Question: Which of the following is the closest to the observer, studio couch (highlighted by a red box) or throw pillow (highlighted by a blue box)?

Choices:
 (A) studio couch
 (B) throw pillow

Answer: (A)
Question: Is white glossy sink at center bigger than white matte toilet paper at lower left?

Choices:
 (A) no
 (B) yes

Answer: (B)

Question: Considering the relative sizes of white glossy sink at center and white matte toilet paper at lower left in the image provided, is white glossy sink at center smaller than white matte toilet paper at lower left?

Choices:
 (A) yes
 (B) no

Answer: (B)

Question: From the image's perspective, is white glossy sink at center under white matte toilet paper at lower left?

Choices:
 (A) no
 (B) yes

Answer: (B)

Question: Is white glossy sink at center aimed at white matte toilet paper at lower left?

** Exercise directions **
Pull out each line of the data above that contains the word "sink", copying the lines in order.

** Final answer **
Question: Is white glossy sink at center bigger than white matte toilet paper at lower left?
Question: Considering the relative sizes of white glossy sink at center and white matte toilet paper at lower left in the image provided, is white glossy sink at center smaller than white matte toilet paper at lower left?
Question: From the image's perspective, is white glossy sink at center under white matte toilet paper at lower left?
Question: Is white glossy sink at center aimed at white matte toilet paper at lower left?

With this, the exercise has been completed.